• OBJECTIVE
Reproduce the material with "center" swapped for "midpoint" and everything else unchanged, omitting the pictures.

• ENTRIES
..............................

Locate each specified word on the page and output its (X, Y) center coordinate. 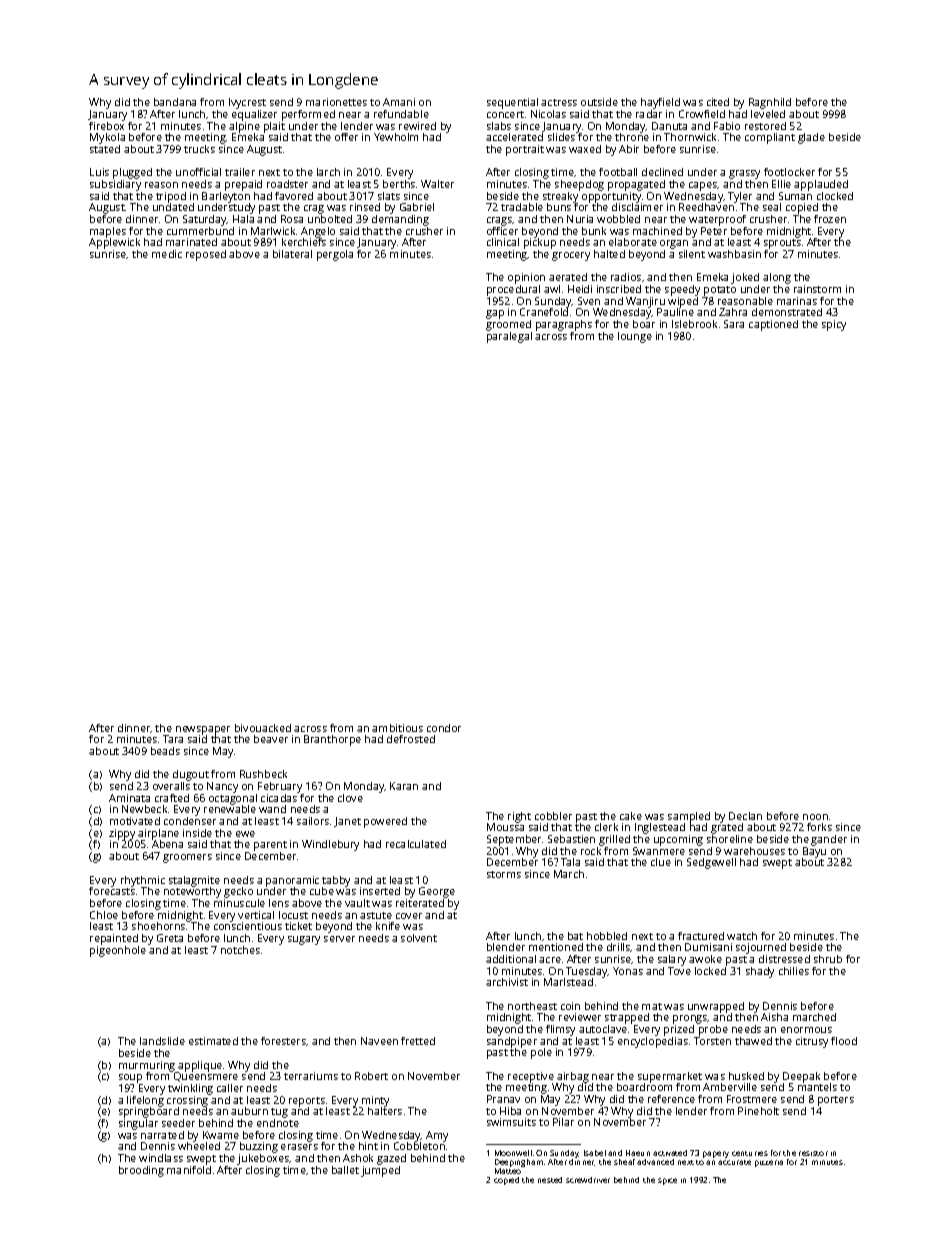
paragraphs (564, 325)
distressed (784, 959)
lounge (635, 337)
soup (130, 1078)
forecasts (112, 891)
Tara (173, 739)
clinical (503, 242)
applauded (821, 185)
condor (444, 728)
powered (385, 822)
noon (815, 817)
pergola (335, 255)
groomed (508, 325)
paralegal (509, 337)
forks (819, 827)
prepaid (243, 185)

..............................

• EXERCISE OUTPUT
Locate each specified word on the page and output its (X, Y) midpoint coordinate. 
paragraphs (564, 325)
distressed (784, 959)
lounge (635, 337)
soup (130, 1078)
forecasts (112, 891)
Tara (173, 739)
clinical (503, 242)
applauded (821, 185)
condor (444, 728)
powered (385, 822)
noon (815, 817)
pergola (335, 255)
groomed (508, 325)
paralegal (509, 337)
forks (819, 827)
prepaid (243, 185)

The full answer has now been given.